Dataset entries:
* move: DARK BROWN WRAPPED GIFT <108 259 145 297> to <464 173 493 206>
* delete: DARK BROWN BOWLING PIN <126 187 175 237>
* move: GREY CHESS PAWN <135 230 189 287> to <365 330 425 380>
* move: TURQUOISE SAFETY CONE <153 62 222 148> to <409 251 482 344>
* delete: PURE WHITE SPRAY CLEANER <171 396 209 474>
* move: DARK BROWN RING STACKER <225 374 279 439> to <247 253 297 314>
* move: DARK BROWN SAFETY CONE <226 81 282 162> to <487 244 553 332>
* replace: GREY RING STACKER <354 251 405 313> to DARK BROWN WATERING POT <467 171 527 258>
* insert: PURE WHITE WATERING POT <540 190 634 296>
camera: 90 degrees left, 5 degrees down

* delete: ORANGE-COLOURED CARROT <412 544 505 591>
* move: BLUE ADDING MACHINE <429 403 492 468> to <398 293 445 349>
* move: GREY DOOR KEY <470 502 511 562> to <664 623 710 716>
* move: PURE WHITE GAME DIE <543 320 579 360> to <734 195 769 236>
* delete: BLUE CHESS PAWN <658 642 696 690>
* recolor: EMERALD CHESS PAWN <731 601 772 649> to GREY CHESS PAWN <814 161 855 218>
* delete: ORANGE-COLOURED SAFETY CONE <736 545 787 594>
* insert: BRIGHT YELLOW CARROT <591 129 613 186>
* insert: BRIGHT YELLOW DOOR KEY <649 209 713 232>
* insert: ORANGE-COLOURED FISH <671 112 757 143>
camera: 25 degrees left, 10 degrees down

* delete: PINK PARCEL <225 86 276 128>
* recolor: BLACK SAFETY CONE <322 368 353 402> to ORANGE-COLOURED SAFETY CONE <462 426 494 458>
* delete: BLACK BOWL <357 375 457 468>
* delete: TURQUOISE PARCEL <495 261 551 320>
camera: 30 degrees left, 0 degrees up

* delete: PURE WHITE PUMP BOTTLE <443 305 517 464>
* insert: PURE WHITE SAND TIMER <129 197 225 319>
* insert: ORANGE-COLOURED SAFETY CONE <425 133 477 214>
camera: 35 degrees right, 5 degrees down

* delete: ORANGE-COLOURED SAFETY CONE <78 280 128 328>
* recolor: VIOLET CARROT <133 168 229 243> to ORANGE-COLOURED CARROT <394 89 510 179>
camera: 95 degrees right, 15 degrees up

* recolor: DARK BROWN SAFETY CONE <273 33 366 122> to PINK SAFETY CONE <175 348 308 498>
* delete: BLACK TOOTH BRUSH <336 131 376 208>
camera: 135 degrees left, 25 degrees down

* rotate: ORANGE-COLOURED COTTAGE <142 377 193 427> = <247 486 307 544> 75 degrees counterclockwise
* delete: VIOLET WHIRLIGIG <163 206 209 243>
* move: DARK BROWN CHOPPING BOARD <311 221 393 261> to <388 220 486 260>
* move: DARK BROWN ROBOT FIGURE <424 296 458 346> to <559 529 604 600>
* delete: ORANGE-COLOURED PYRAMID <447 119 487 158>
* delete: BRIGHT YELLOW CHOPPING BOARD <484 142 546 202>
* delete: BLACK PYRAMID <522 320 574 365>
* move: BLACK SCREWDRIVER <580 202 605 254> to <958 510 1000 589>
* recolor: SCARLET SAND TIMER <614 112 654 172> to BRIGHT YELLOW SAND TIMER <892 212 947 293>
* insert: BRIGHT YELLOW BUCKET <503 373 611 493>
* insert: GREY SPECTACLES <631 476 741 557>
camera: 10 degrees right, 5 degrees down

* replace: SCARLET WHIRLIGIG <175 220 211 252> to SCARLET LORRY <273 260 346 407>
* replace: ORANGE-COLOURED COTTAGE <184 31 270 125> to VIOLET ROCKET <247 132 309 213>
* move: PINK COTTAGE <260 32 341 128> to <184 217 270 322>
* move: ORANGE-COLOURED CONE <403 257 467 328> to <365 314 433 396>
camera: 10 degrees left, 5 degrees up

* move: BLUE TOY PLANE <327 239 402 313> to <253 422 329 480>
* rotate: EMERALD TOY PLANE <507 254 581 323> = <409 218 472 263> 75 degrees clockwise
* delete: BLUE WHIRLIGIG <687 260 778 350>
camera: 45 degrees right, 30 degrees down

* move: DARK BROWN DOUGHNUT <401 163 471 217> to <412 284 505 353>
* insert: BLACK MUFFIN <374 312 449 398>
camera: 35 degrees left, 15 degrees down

> [PROBLEM STATEMENT] Reproduce every entry, word for word.

> [EXERCISE ANSWER]
* move: DARK BROWN WRAPPED GIFT <108 259 145 297> to <464 173 493 206>
* delete: DARK BROWN BOWLING PIN <126 187 175 237>
* move: GREY CHESS PAWN <135 230 189 287> to <365 330 425 380>
* move: TURQUOISE SAFETY CONE <153 62 222 148> to <409 251 482 344>
* delete: PURE WHITE SPRAY CLEANER <171 396 209 474>
* move: DARK BROWN RING STACKER <225 374 279 439> to <247 253 297 314>
* move: DARK BROWN SAFETY CONE <226 81 282 162> to <487 244 553 332>
* replace: GREY RING STACKER <354 251 405 313> to DARK BROWN WATERING POT <467 171 527 258>
* insert: PURE WHITE WATERING POT <540 190 634 296>
camera: 90 degrees left, 5 degrees down

* delete: ORANGE-COLOURED CARROT <412 544 505 591>
* move: BLUE ADDING MACHINE <429 403 492 468> to <398 293 445 349>
* move: GREY DOOR KEY <470 502 511 562> to <664 623 710 716>
* move: PURE WHITE GAME DIE <543 320 579 360> to <734 195 769 236>
* delete: BLUE CHESS PAWN <658 642 696 690>
* recolor: EMERALD CHESS PAWN <731 601 772 649> to GREY CHESS PAWN <814 161 855 218>
* delete: ORANGE-COLOURED SAFETY CONE <736 545 787 594>
* insert: BRIGHT YELLOW CARROT <591 129 613 186>
* insert: BRIGHT YELLOW DOOR KEY <649 209 713 232>
* insert: ORANGE-COLOURED FISH <671 112 757 143>
camera: 25 degrees left, 10 degrees down

* delete: PINK PARCEL <225 86 276 128>
* recolor: BLACK SAFETY CONE <322 368 353 402> to ORANGE-COLOURED SAFETY CONE <462 426 494 458>
* delete: BLACK BOWL <357 375 457 468>
* delete: TURQUOISE PARCEL <495 261 551 320>
camera: 30 degrees left, 0 degrees up

* delete: PURE WHITE PUMP BOTTLE <443 305 517 464>
* insert: PURE WHITE SAND TIMER <129 197 225 319>
* insert: ORANGE-COLOURED SAFETY CONE <425 133 477 214>
camera: 35 degrees right, 5 degrees down

* delete: ORANGE-COLOURED SAFETY CONE <78 280 128 328>
* recolor: VIOLET CARROT <133 168 229 243> to ORANGE-COLOURED CARROT <394 89 510 179>
camera: 95 degrees right, 15 degrees up

* recolor: DARK BROWN SAFETY CONE <273 33 366 122> to PINK SAFETY CONE <175 348 308 498>
* delete: BLACK TOOTH BRUSH <336 131 376 208>
camera: 135 degrees left, 25 degrees down

* rotate: ORANGE-COLOURED COTTAGE <142 377 193 427> = <247 486 307 544> 75 degrees counterclockwise
* delete: VIOLET WHIRLIGIG <163 206 209 243>
* move: DARK BROWN CHOPPING BOARD <311 221 393 261> to <388 220 486 260>
* move: DARK BROWN ROBOT FIGURE <424 296 458 346> to <559 529 604 600>
* delete: ORANGE-COLOURED PYRAMID <447 119 487 158>
* delete: BRIGHT YELLOW CHOPPING BOARD <484 142 546 202>
* delete: BLACK PYRAMID <522 320 574 365>
* move: BLACK SCREWDRIVER <580 202 605 254> to <958 510 1000 589>
* recolor: SCARLET SAND TIMER <614 112 654 172> to BRIGHT YELLOW SAND TIMER <892 212 947 293>
* insert: BRIGHT YELLOW BUCKET <503 373 611 493>
* insert: GREY SPECTACLES <631 476 741 557>
camera: 10 degrees right, 5 degrees down

* replace: SCARLET WHIRLIGIG <175 220 211 252> to SCARLET LORRY <273 260 346 407>
* replace: ORANGE-COLOURED COTTAGE <184 31 270 125> to VIOLET ROCKET <247 132 309 213>
* move: PINK COTTAGE <260 32 341 128> to <184 217 270 322>
* move: ORANGE-COLOURED CONE <403 257 467 328> to <365 314 433 396>
camera: 10 degrees left, 5 degrees up

* move: BLUE TOY PLANE <327 239 402 313> to <253 422 329 480>
* rotate: EMERALD TOY PLANE <507 254 581 323> = <409 218 472 263> 75 degrees clockwise
* delete: BLUE WHIRLIGIG <687 260 778 350>
camera: 45 degrees right, 30 degrees down

* move: DARK BROWN DOUGHNUT <401 163 471 217> to <412 284 505 353>
* insert: BLACK MUFFIN <374 312 449 398>
camera: 35 degrees left, 15 degrees down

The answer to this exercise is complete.